Before-and-after object lists:
╭──
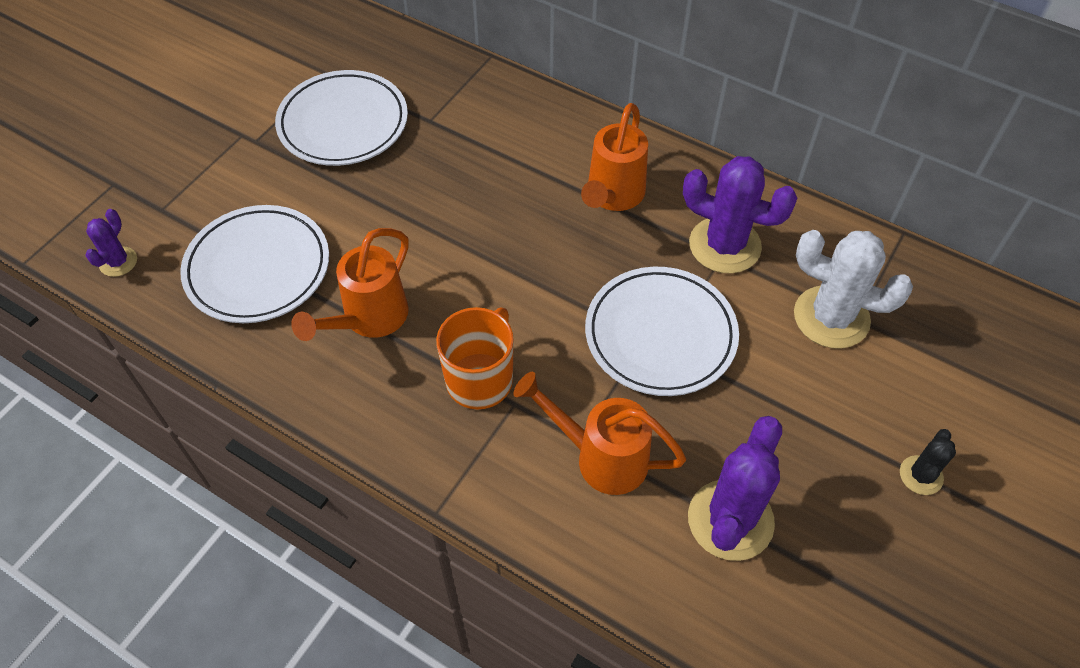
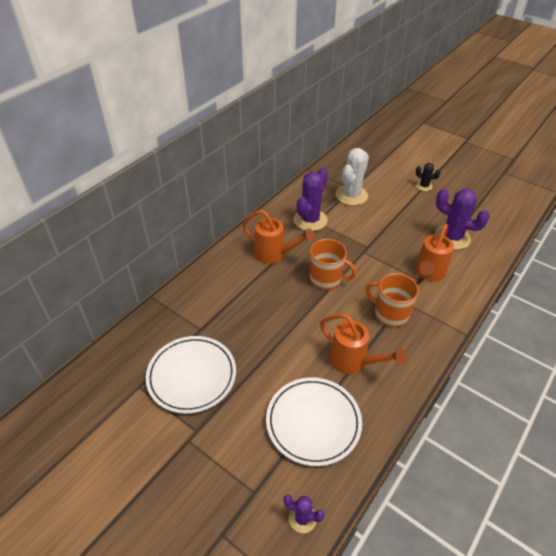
camera: 85 degrees left, 10 degrees down
(559, 277) = (326, 279): none -> orange mug
(660, 335) = (361, 247): white plate -> none

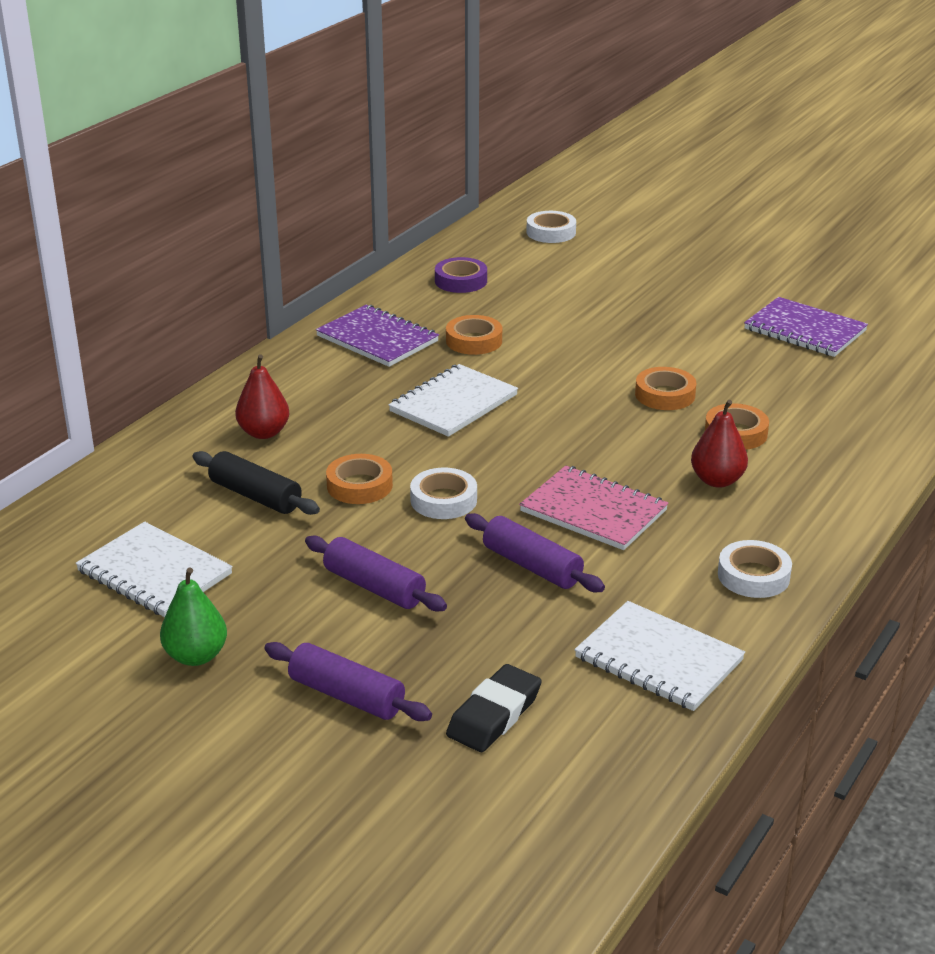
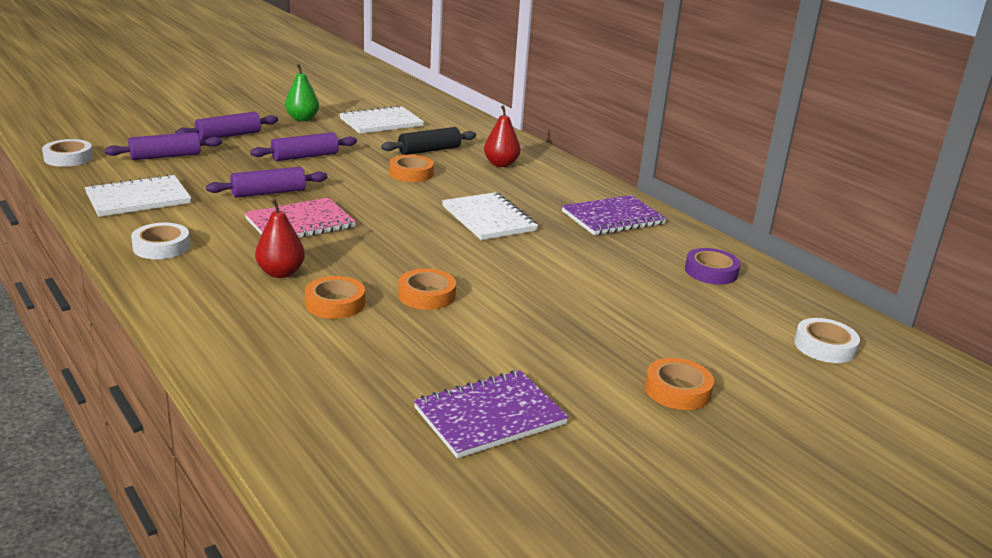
camera: 110 degrees right, 5 degrees down
(443, 500) = (368, 189): white tape -> white tape (68, 158)
(474, 341) = (585, 248): orange tape -> orange tape (677, 390)
(494, 714) = (165, 156): black eraser -> purple rolling pin

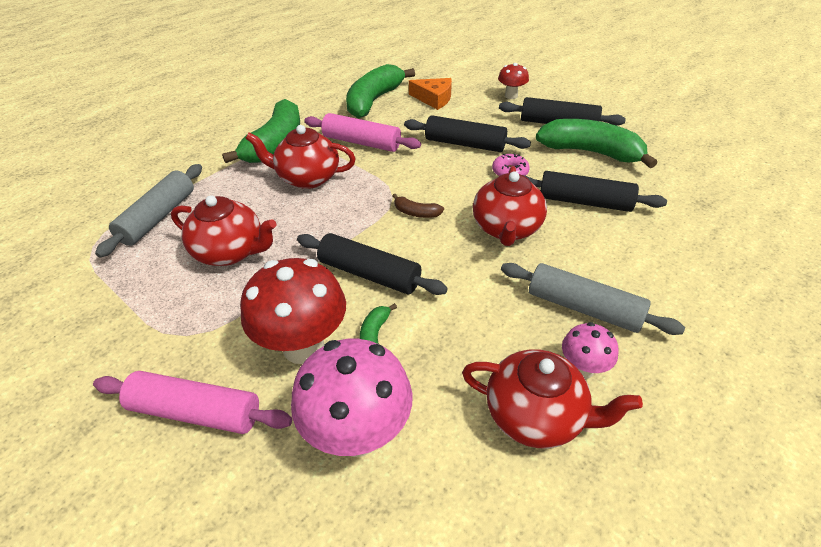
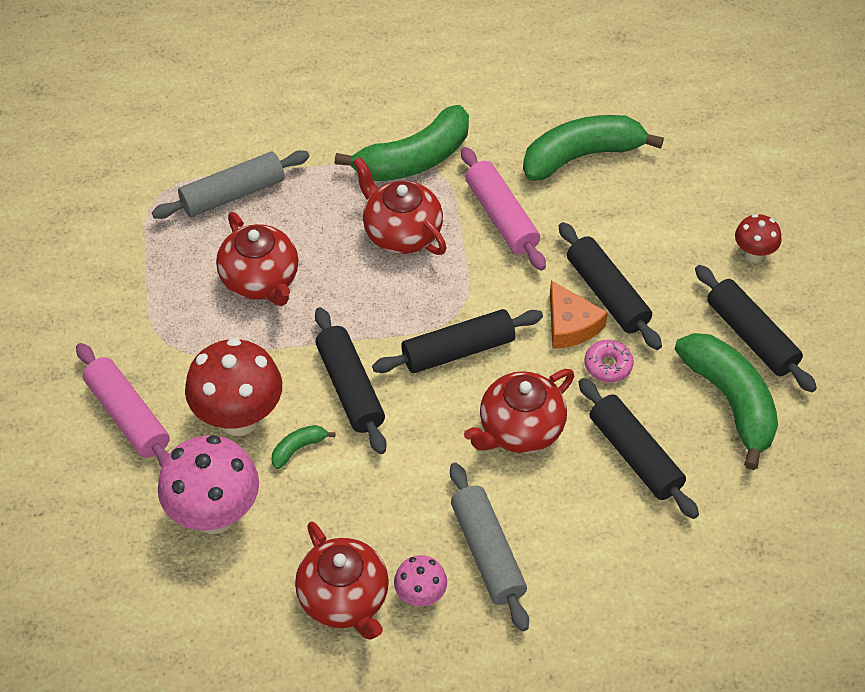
camera: 40 degrees right, 10 degrees up
(416, 213) = (458, 350): brown banana -> black rolling pin
(434, 99) = (654, 198): orange cheese -> orange cheese (570, 324)

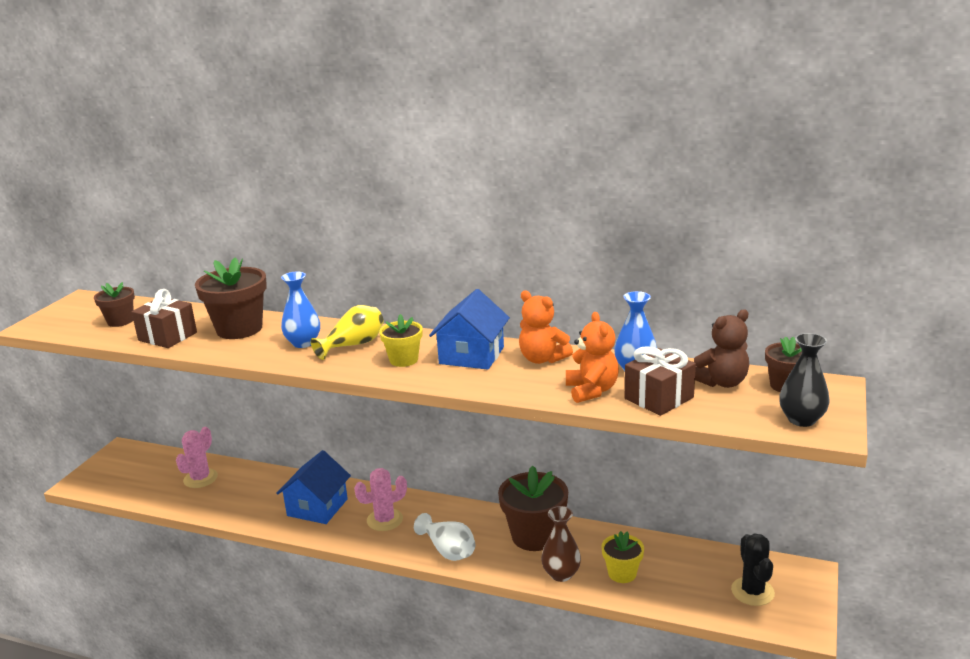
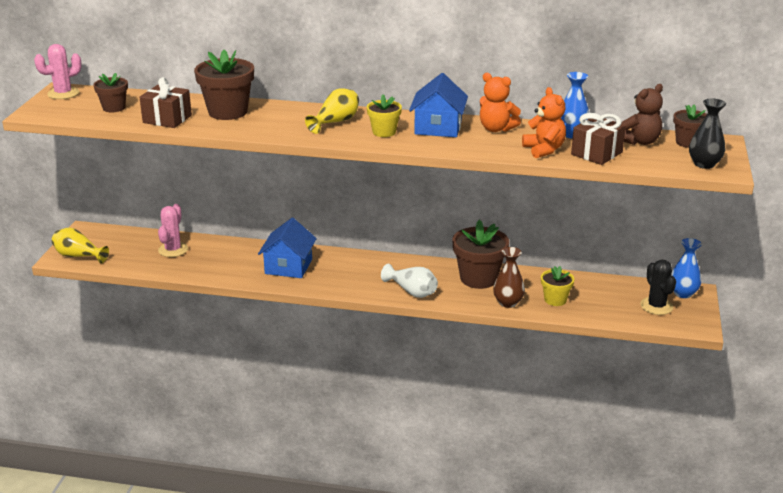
camera: 10 degrees left, 5 degrees up
(98, 482) = (78, 256): none -> yellow vase
(303, 343) = (291, 121): blue vase -> blue vase (683, 293)
(385, 520) = (350, 273): pink cactus -> pink cactus (63, 93)

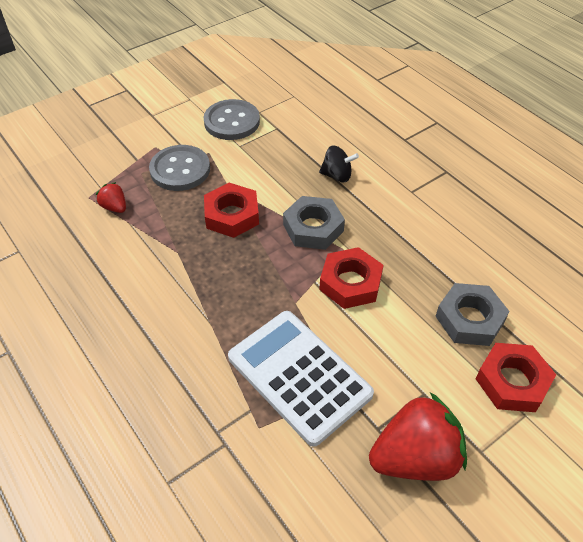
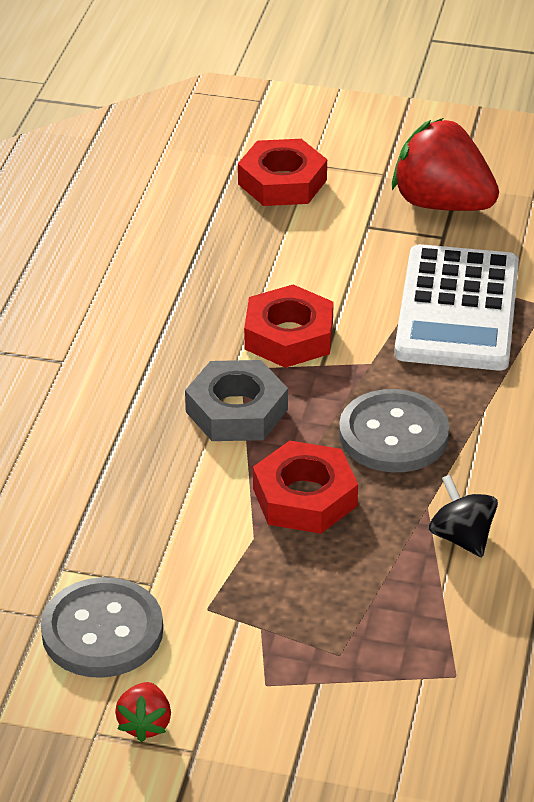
camera: 130 degrees left, 10 degrees down
(114, 207) = (437, 627): red strawberry -> red strawberry (145, 724)
(180, 170) = (282, 613): grey button -> grey button (393, 435)
(337, 175) = (107, 442): black spinning top -> black spinning top (461, 537)
(469, 319) = (233, 234): grey nut -> none

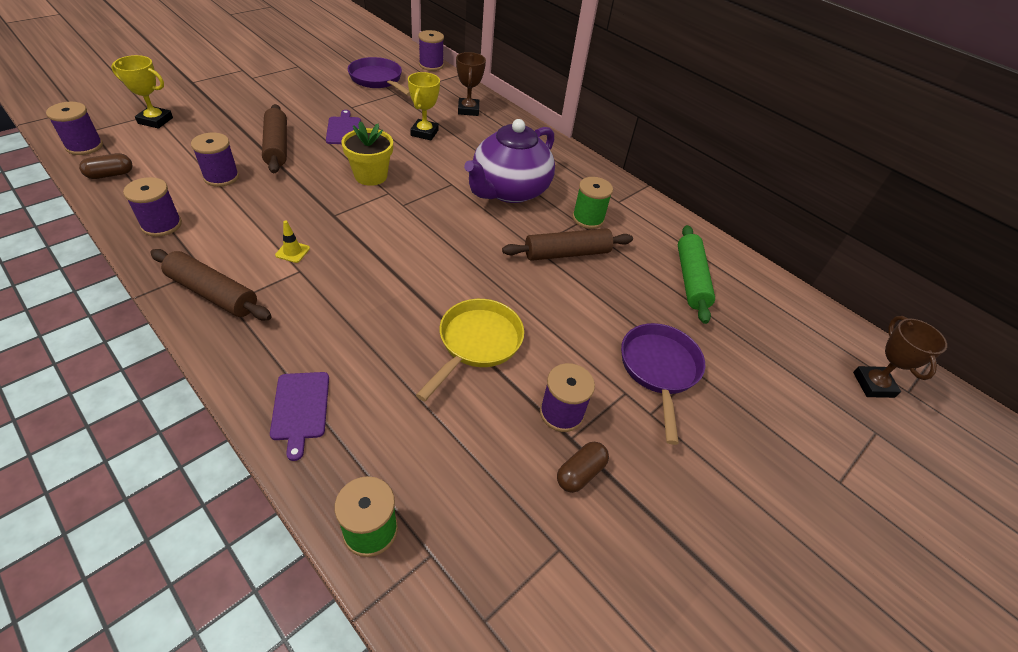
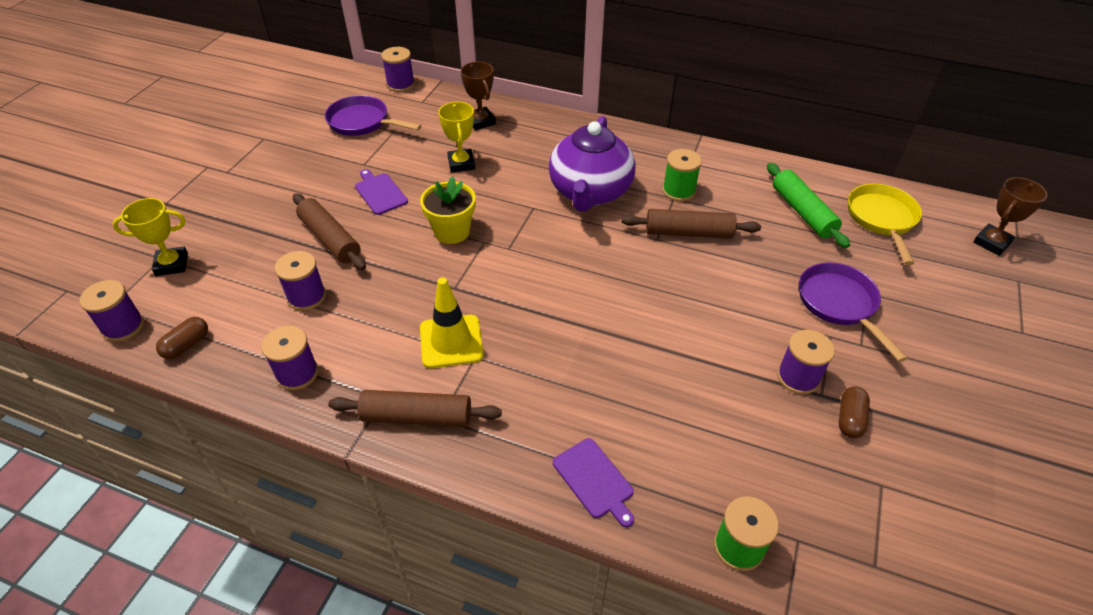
camera: 20 degrees left, 0 degrees up
(292, 252) = (451, 341): yellow traffic cone -> yellow traffic cone, size x2.13
(477, 343) = (685, 350): yellow pan -> yellow pan (882, 219)
(567, 253) = (688, 233): brown rolling pin -> brown rolling pin turned 45 degrees clockwise
(873, 385) = (991, 243): brown trophy -> brown trophy turned 75 degrees clockwise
╰──
> _WHAT IS BEING ASKED_: Give the records back exactly. Leave the pictures out.

> _EXERCISE OUTPUT_:
camera: 85 degrees left, 10 degrees down
(559, 277) = (326, 279): none -> orange mug
(660, 335) = (361, 247): white plate -> none

camera: 110 degrees right, 5 degrees down
(443, 500) = (368, 189): white tape -> white tape (68, 158)
(474, 341) = (585, 248): orange tape -> orange tape (677, 390)
(494, 714) = (165, 156): black eraser -> purple rolling pin

camera: 40 degrees right, 10 degrees up
(416, 213) = (458, 350): brown banana -> black rolling pin
(434, 99) = (654, 198): orange cheese -> orange cheese (570, 324)

camera: 10 degrees left, 5 degrees up
(98, 482) = (78, 256): none -> yellow vase
(303, 343) = (291, 121): blue vase -> blue vase (683, 293)
(385, 520) = (350, 273): pink cactus -> pink cactus (63, 93)

camera: 130 degrees left, 10 degrees down
(114, 207) = (437, 627): red strawberry -> red strawberry (145, 724)
(180, 170) = (282, 613): grey button -> grey button (393, 435)
(337, 175) = (107, 442): black spinning top -> black spinning top (461, 537)
(469, 319) = (233, 234): grey nut -> none

camera: 20 degrees left, 0 degrees up
(292, 252) = (451, 341): yellow traffic cone -> yellow traffic cone, size x2.13
(477, 343) = (685, 350): yellow pan -> yellow pan (882, 219)
(567, 253) = (688, 233): brown rolling pin -> brown rolling pin turned 45 degrees clockwise
(873, 385) = (991, 243): brown trophy -> brown trophy turned 75 degrees clockwise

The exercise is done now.